> **Spatial object tracking data**
==*==

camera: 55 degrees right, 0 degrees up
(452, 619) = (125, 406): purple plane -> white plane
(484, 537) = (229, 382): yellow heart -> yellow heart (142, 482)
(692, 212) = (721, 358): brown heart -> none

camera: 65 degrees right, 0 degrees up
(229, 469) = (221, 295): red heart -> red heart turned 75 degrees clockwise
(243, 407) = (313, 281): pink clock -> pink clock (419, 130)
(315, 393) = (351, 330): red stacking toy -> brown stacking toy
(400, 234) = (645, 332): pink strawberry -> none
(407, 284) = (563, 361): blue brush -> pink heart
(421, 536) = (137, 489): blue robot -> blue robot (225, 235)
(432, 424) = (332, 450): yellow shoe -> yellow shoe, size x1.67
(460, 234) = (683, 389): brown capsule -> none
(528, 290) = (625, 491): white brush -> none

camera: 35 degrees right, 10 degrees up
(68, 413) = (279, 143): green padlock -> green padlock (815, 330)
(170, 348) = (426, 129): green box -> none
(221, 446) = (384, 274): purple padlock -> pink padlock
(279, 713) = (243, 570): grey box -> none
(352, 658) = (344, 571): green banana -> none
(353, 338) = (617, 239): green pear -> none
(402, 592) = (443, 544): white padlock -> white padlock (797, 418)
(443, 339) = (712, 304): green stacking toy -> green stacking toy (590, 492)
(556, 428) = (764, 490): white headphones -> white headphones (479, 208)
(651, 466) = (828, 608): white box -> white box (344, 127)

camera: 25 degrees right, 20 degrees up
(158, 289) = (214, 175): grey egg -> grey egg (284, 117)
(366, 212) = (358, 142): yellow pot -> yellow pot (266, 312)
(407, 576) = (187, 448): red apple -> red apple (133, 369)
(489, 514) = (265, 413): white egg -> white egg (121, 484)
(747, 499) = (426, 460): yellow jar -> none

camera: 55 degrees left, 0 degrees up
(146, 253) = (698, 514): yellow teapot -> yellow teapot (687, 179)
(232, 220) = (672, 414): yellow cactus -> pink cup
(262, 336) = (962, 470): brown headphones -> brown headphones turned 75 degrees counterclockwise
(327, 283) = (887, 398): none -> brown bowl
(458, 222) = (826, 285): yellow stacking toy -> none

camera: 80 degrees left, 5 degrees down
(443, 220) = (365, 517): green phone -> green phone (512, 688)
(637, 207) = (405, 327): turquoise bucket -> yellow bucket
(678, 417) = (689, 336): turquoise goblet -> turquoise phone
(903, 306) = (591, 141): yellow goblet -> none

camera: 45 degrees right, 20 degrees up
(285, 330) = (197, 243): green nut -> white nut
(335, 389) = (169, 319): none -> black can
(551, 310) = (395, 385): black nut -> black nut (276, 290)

==*==

> **Task to complete**
Repeat every line exactly, starting with the first line of the entries, and stop once the line containing "(407, 284) = (563, 361): blue" has been given.

> **Your solution**
camera: 55 degrees right, 0 degrees up
(452, 619) = (125, 406): purple plane -> white plane
(484, 537) = (229, 382): yellow heart -> yellow heart (142, 482)
(692, 212) = (721, 358): brown heart -> none

camera: 65 degrees right, 0 degrees up
(229, 469) = (221, 295): red heart -> red heart turned 75 degrees clockwise
(243, 407) = (313, 281): pink clock -> pink clock (419, 130)
(315, 393) = (351, 330): red stacking toy -> brown stacking toy
(400, 234) = (645, 332): pink strawberry -> none
(407, 284) = (563, 361): blue brush -> pink heart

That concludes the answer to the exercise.